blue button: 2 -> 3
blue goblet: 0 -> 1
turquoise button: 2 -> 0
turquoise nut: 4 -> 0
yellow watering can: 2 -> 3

++++

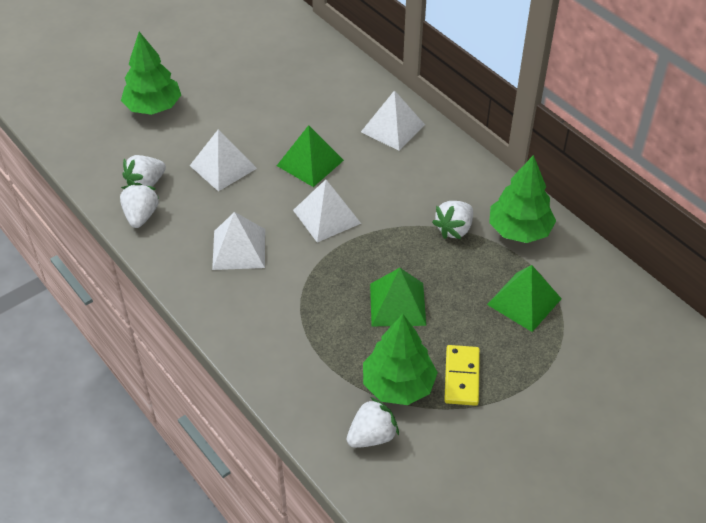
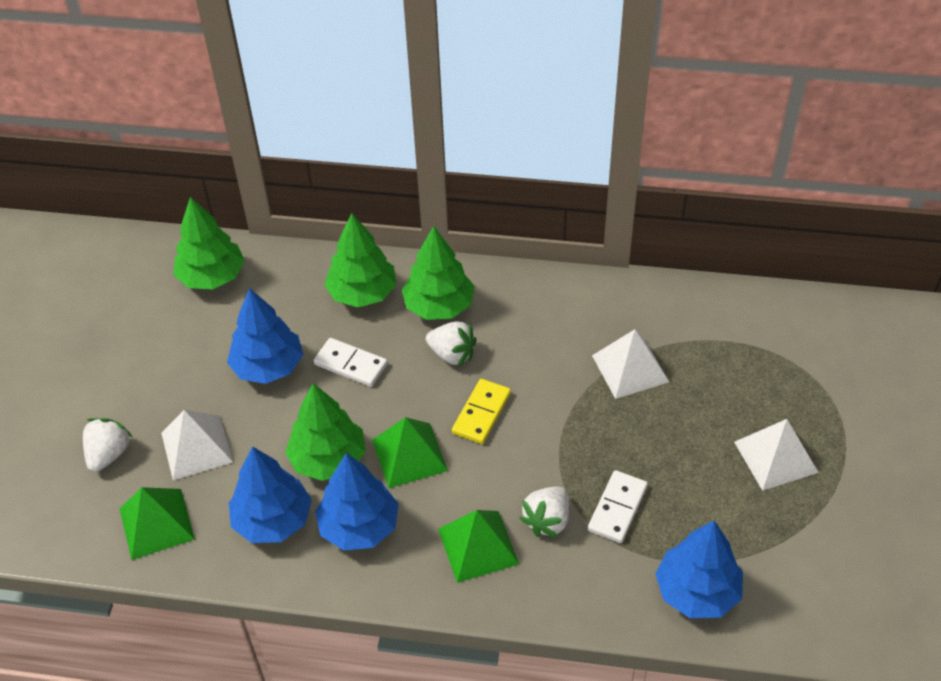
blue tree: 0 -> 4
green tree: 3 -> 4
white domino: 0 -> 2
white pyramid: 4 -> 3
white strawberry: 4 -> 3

++++

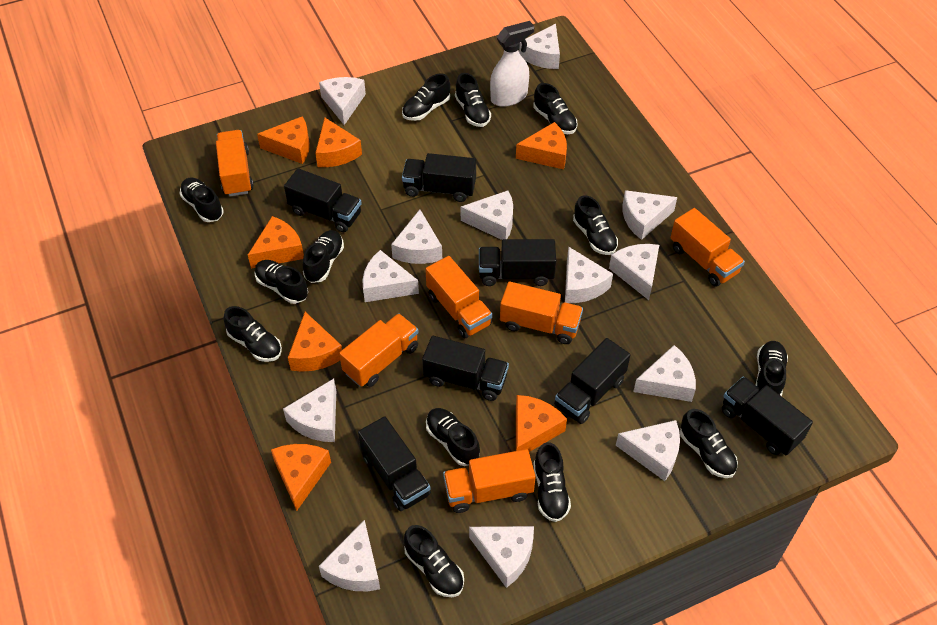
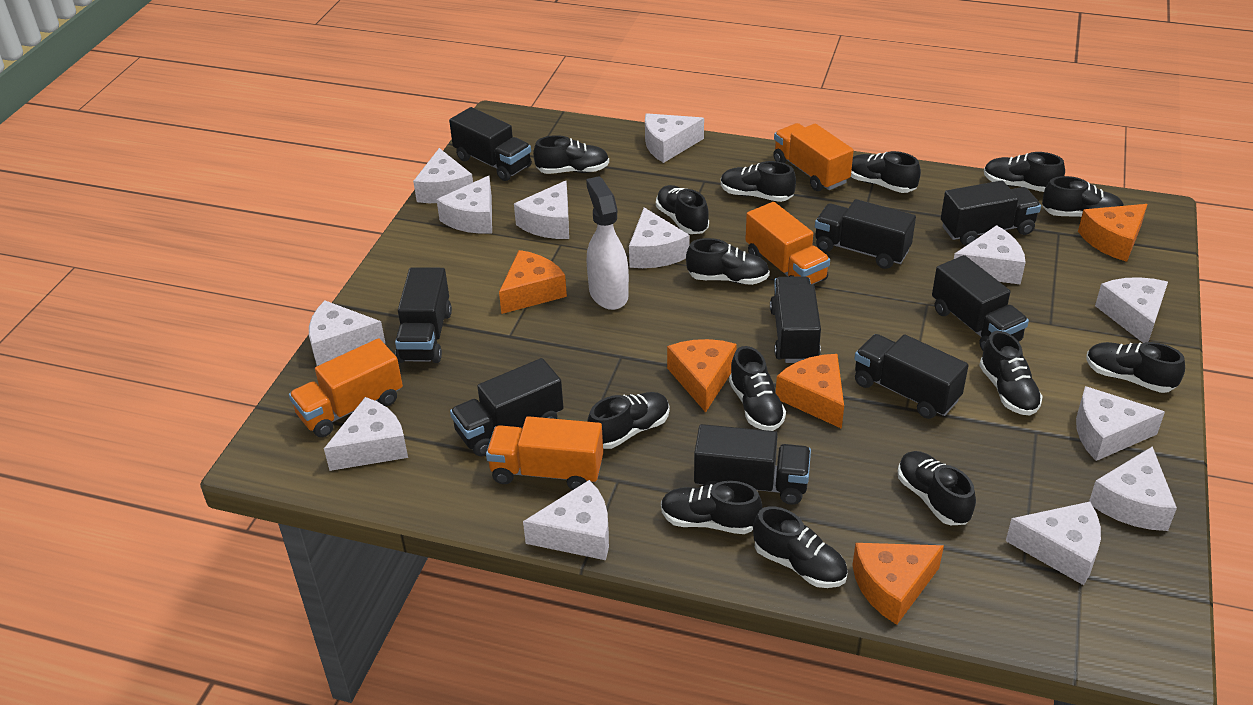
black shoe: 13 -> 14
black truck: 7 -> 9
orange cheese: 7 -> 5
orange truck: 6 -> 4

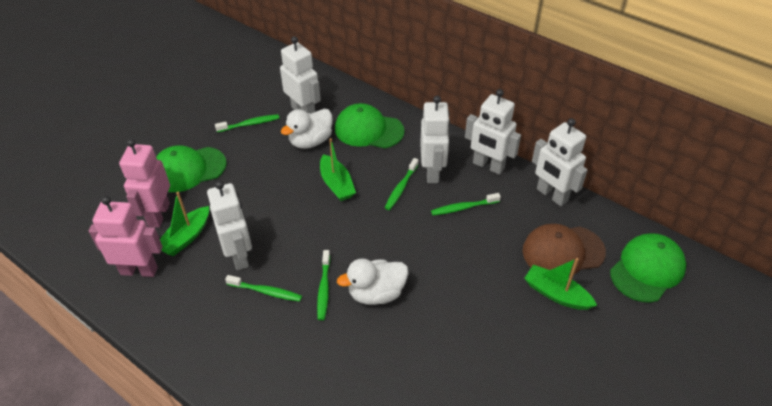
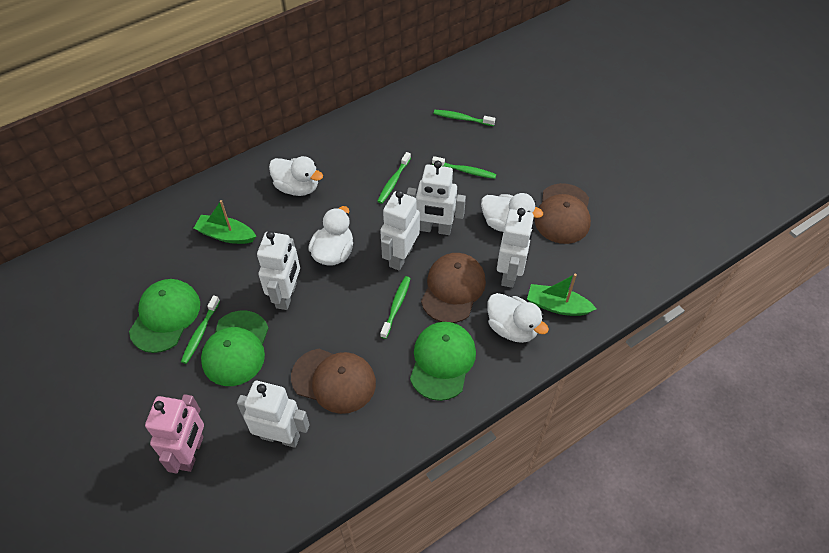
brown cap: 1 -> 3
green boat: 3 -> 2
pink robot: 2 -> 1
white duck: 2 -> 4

++++

▶ _Task_:
Return, word for word, the lines of the data above from the line with "blue button: 2 -> 3" through the line with "yellow watering can: 2 -> 3", inclusive.

▶ _Solution to this exercise_:
blue button: 2 -> 3
blue goblet: 0 -> 1
turquoise button: 2 -> 0
turquoise nut: 4 -> 0
yellow watering can: 2 -> 3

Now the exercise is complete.